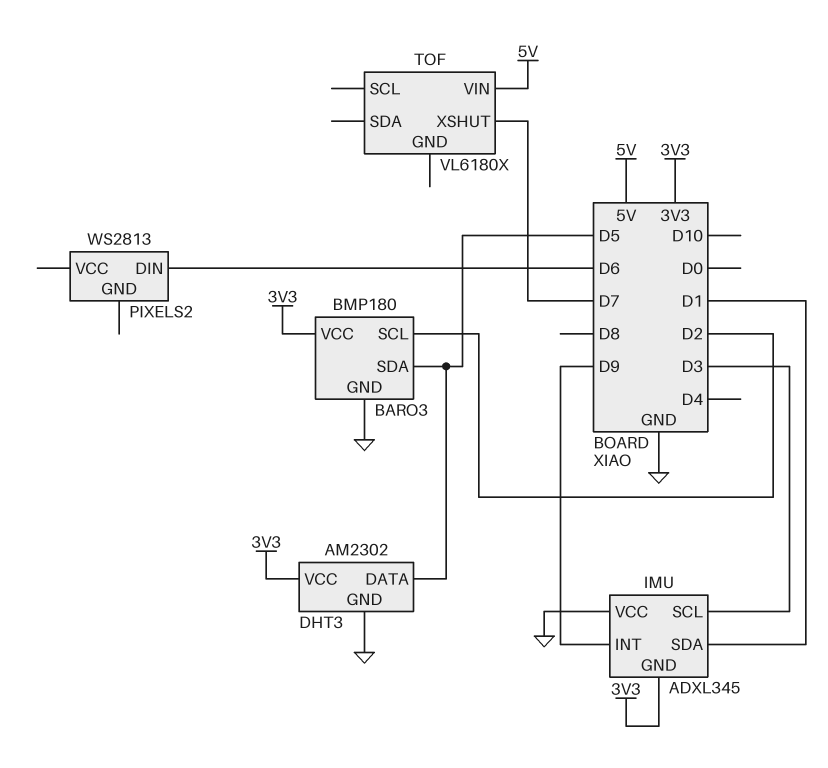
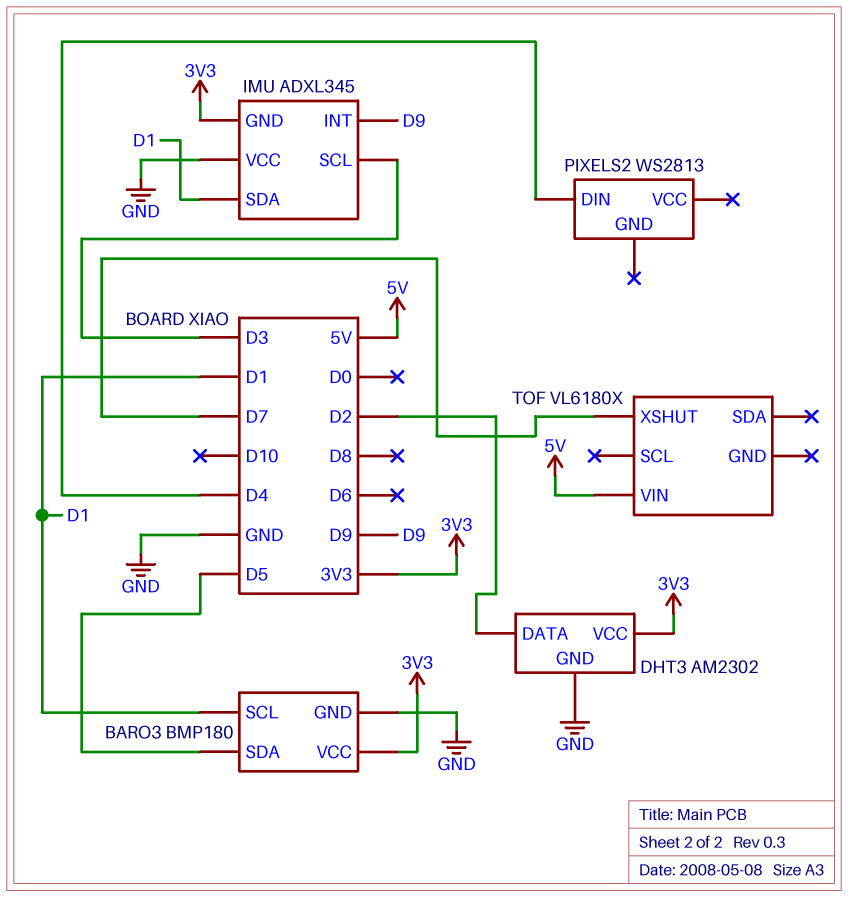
BARO3 pin SCL: D2 -> D1
DHT3 pin DATA: D5 -> D2
PIXELS2 pin DIN: D6 -> D4

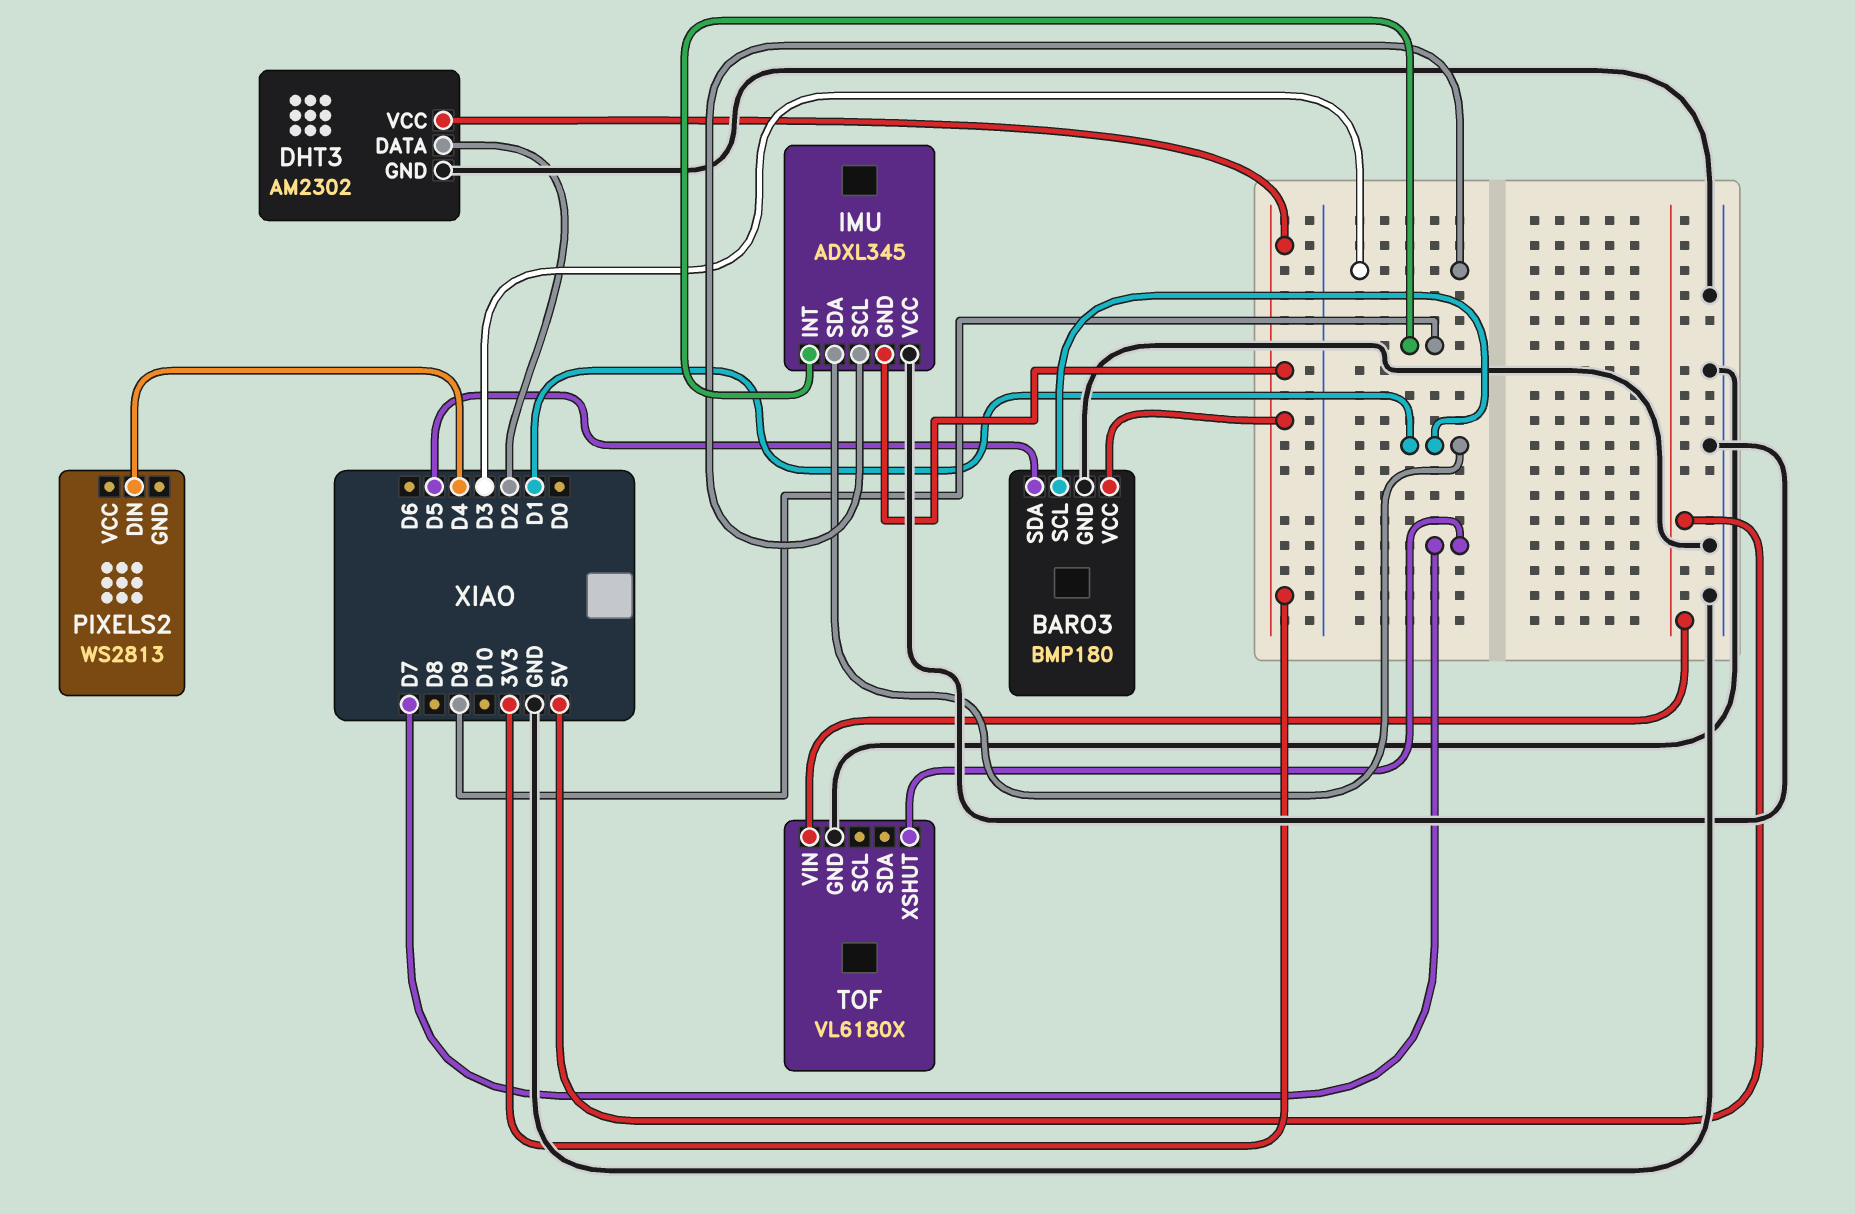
TOF pin GND: none -> GND

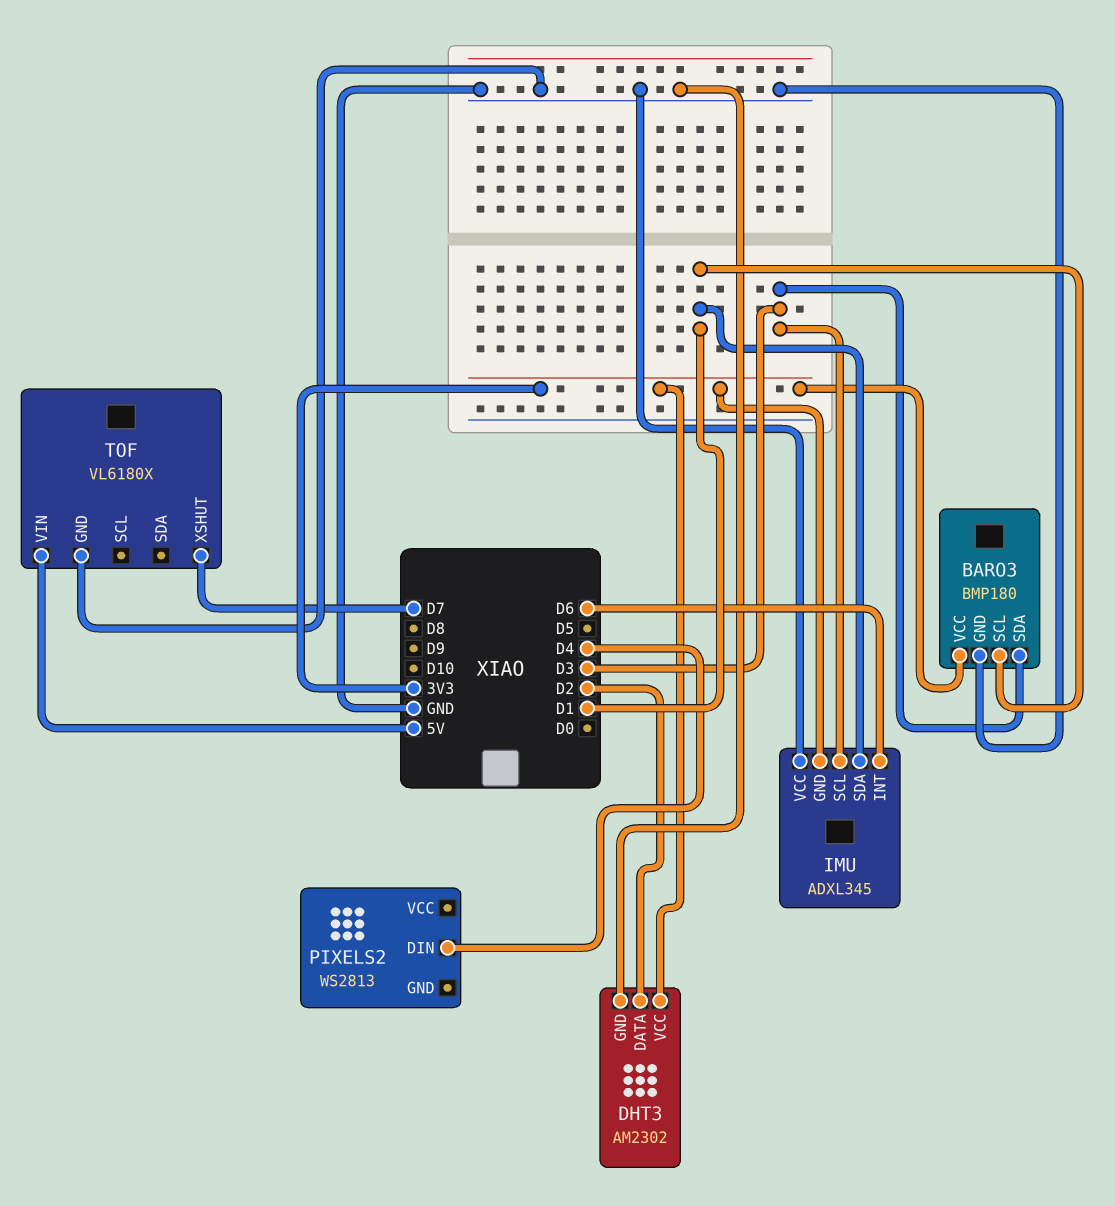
BARO3 pin SDA: D5 -> D3
IMU pin INT: D9 -> D6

__________

> _TASK TO COMPLETE_
Copy each line above exactly, with no images.

> _SOLUTION TO THE PROBLEM_
BARO3 pin SCL: D2 -> D1
DHT3 pin DATA: D5 -> D2
PIXELS2 pin DIN: D6 -> D4

TOF pin GND: none -> GND

BARO3 pin SDA: D5 -> D3
IMU pin INT: D9 -> D6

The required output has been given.